Exercise goal :: Going down the data below, set down exactly the line with "camera: 65 degrees right, 10 degrees down" and each line after it through the line with "(432, 151) = (636, 234): black"; no other lines.

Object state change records
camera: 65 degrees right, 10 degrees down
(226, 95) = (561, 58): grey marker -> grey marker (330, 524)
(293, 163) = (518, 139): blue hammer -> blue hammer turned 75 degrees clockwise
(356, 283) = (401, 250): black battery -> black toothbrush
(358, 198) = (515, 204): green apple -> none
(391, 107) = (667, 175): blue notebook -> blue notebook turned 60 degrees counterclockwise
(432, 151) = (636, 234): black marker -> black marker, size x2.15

--

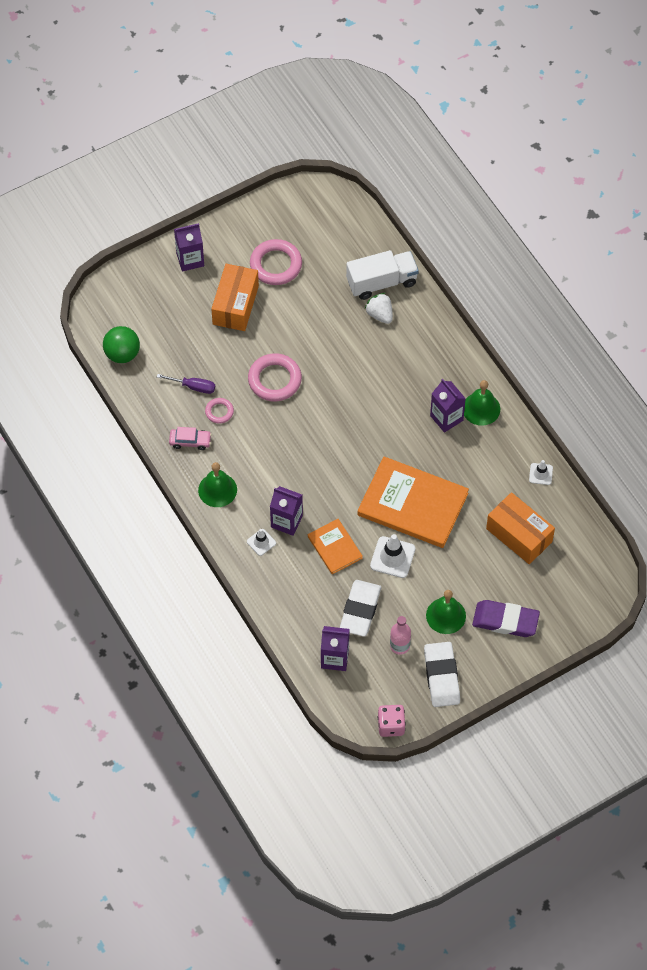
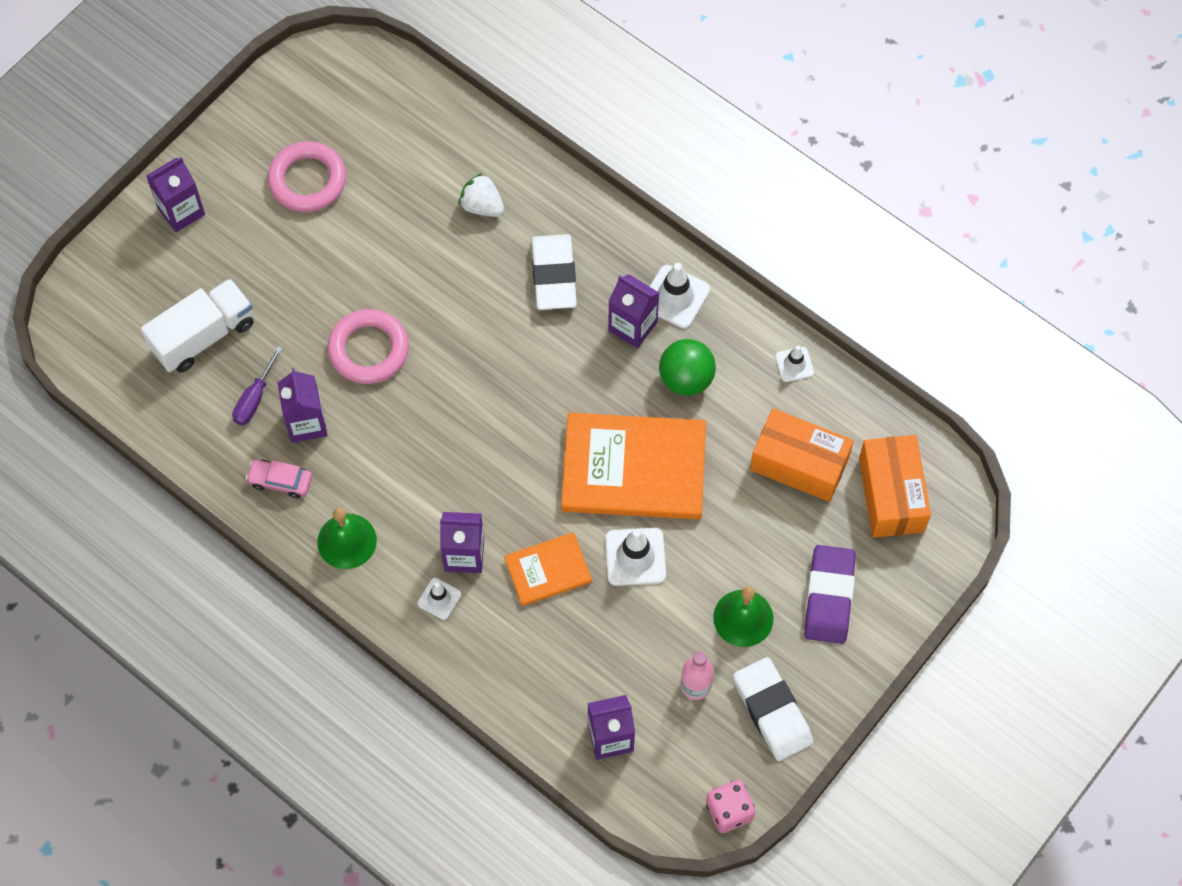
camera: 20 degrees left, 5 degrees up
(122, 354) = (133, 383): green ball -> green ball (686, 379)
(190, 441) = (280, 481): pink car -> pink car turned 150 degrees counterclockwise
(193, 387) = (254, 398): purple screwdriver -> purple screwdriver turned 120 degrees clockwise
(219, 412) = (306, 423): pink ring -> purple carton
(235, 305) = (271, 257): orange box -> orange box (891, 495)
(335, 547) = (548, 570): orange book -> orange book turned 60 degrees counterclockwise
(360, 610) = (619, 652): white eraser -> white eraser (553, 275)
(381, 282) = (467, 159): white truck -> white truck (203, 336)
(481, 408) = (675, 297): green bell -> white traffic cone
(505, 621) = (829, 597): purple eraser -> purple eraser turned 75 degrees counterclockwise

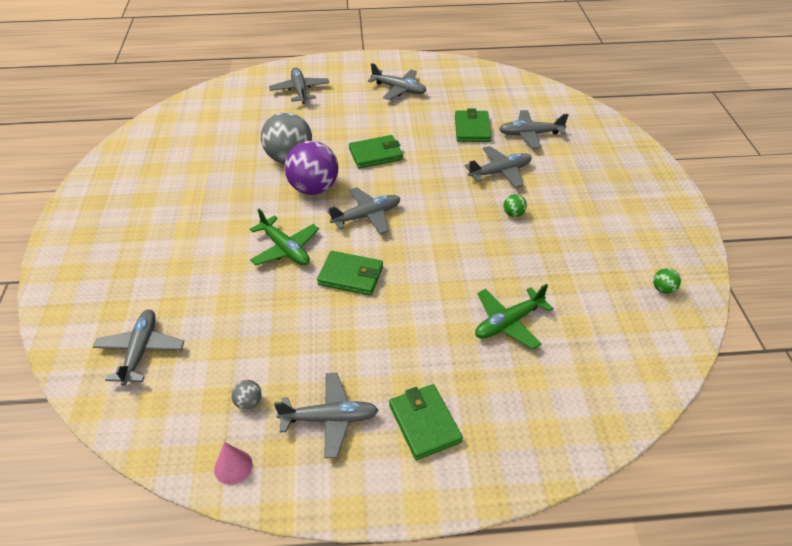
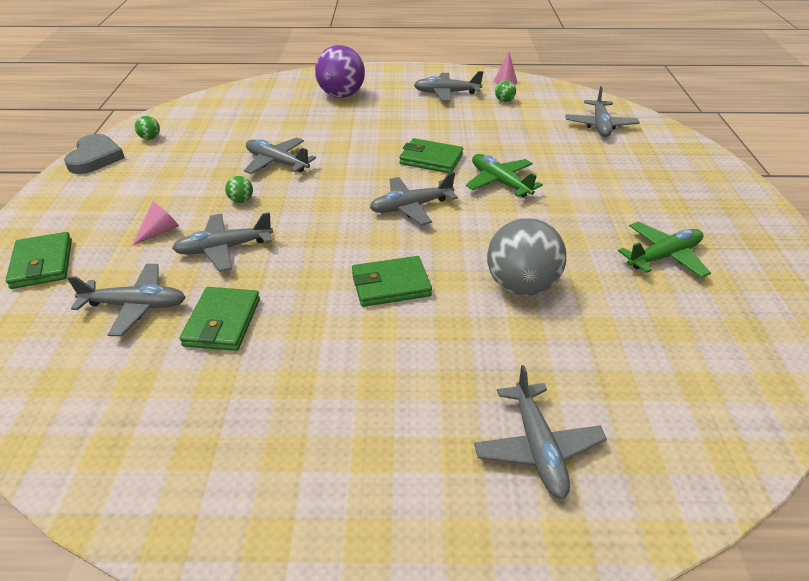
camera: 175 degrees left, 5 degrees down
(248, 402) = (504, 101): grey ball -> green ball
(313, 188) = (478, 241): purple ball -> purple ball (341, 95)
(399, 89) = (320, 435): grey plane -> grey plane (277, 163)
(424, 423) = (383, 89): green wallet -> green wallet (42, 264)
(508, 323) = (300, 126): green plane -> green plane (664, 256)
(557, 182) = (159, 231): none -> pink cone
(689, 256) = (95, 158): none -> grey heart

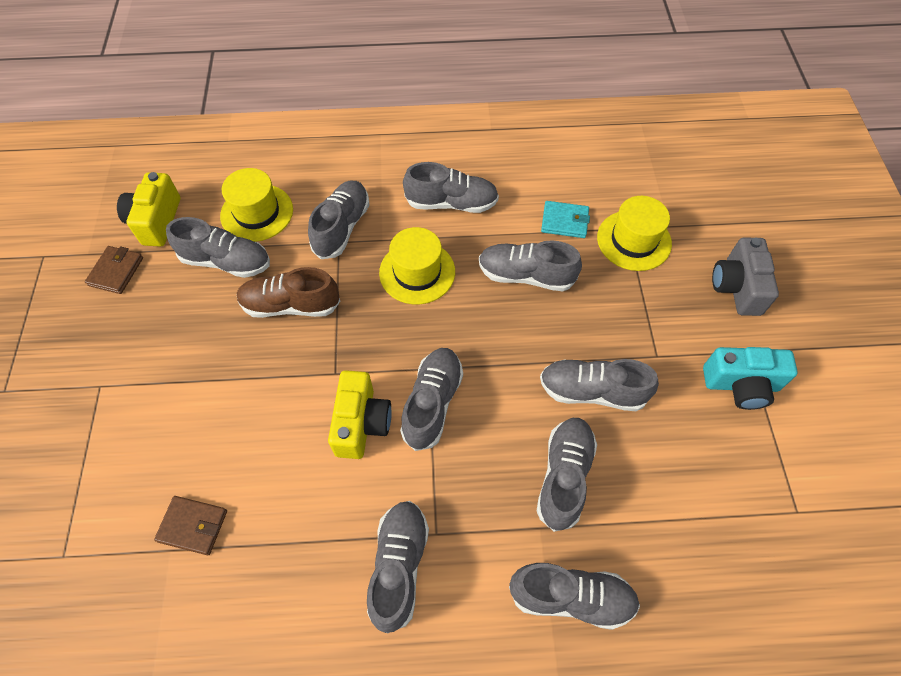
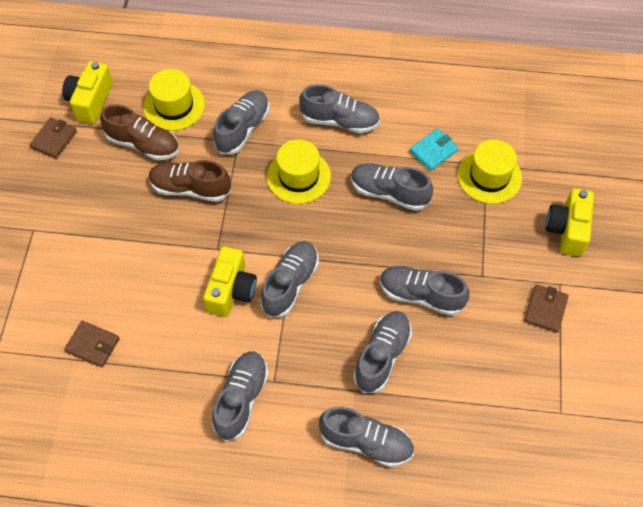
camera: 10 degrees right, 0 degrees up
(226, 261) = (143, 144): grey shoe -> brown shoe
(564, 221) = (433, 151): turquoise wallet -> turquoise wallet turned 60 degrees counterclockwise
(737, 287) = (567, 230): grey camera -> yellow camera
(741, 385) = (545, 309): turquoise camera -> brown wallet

Solution ::
camera: 65 degrees right, 10 degrees down
(226, 95) = (561, 58): grey marker -> grey marker (330, 524)
(293, 163) = (518, 139): blue hammer -> blue hammer turned 75 degrees clockwise
(356, 283) = (401, 250): black battery -> black toothbrush
(358, 198) = (515, 204): green apple -> none
(391, 107) = (667, 175): blue notebook -> blue notebook turned 60 degrees counterclockwise
(432, 151) = (636, 234): black marker -> black marker, size x2.15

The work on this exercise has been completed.